* Provided material:
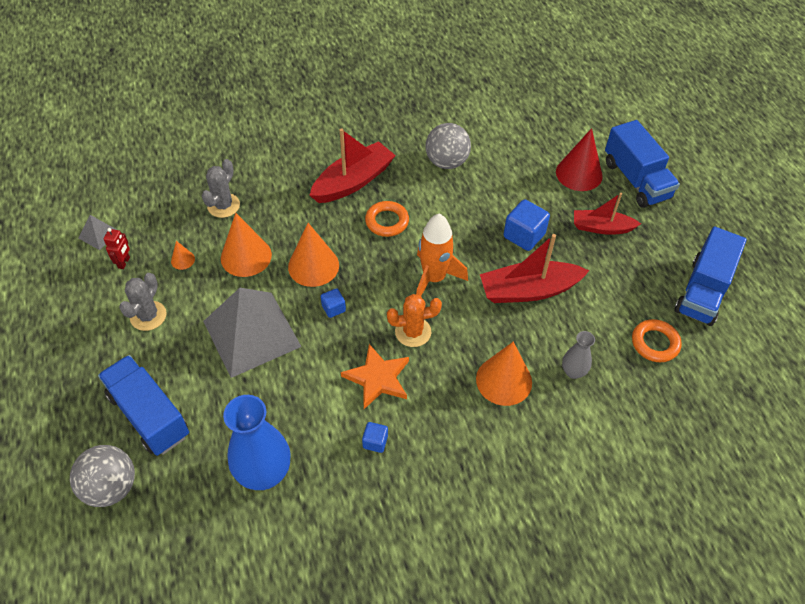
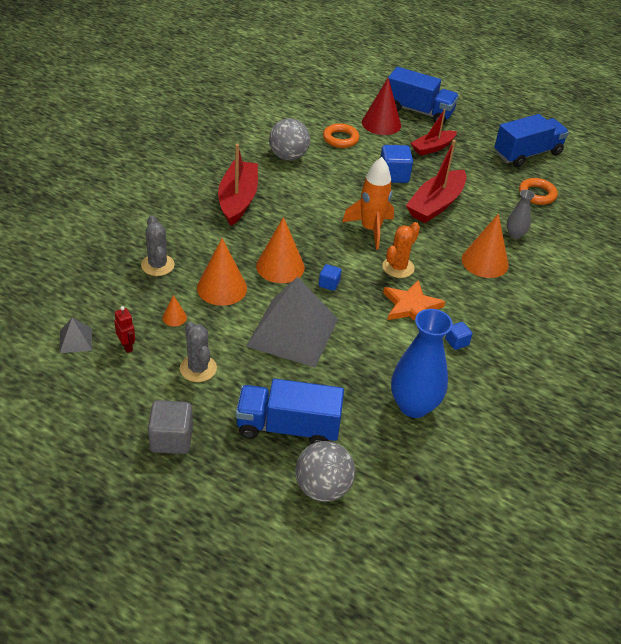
camera: 45 degrees left, 10 degrees down
(64, 362) = (171, 439): none -> grey cube
(387, 221) = (295, 212): orange ring -> orange ring (340, 139)
(703, 291) = (527, 154): blue truck -> blue truck turned 105 degrees counterclockwise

* Activity: The task requires the full listing to be given again verbatim, without its pictures.

* Response to the exercise:
camera: 45 degrees left, 10 degrees down
(64, 362) = (171, 439): none -> grey cube
(387, 221) = (295, 212): orange ring -> orange ring (340, 139)
(703, 291) = (527, 154): blue truck -> blue truck turned 105 degrees counterclockwise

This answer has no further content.